(Scene image comparisons)
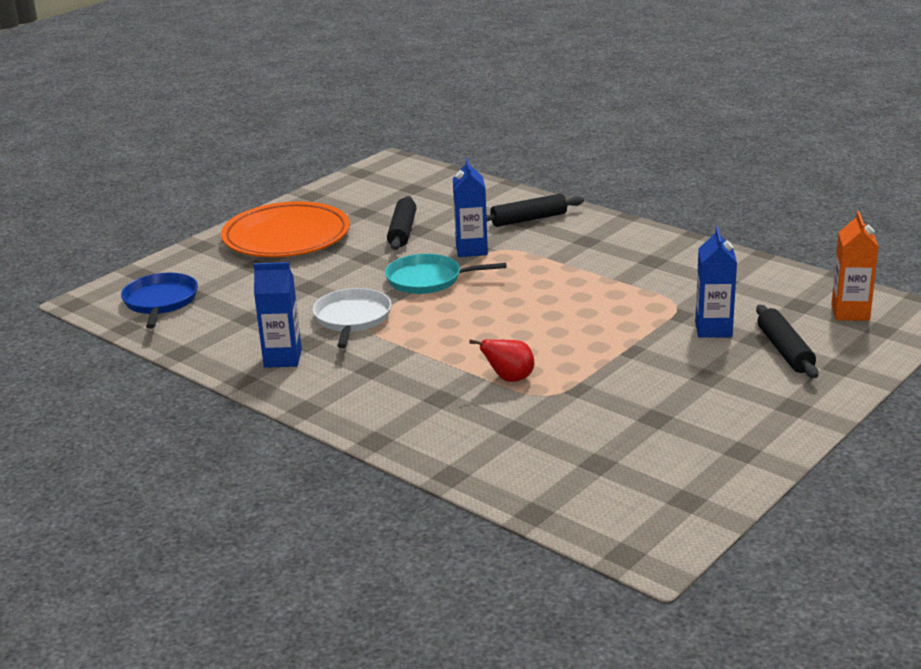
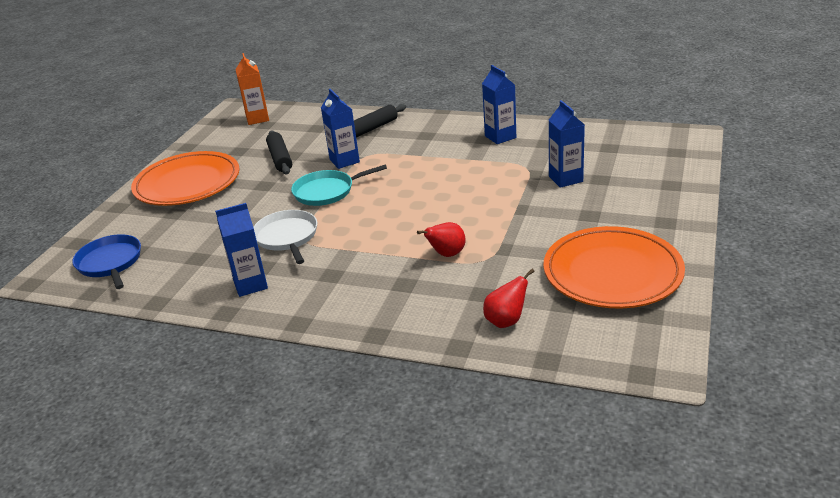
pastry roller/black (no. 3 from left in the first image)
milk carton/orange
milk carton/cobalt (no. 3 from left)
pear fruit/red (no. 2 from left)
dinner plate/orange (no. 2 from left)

* **EXERCISE**
Return verbatim each line from the one that mentions "milk carton/orange" to the end of the entries, inclusive.

* **WRITTEN RESPONSE**
milk carton/orange
milk carton/cobalt (no. 3 from left)
pear fruit/red (no. 2 from left)
dinner plate/orange (no. 2 from left)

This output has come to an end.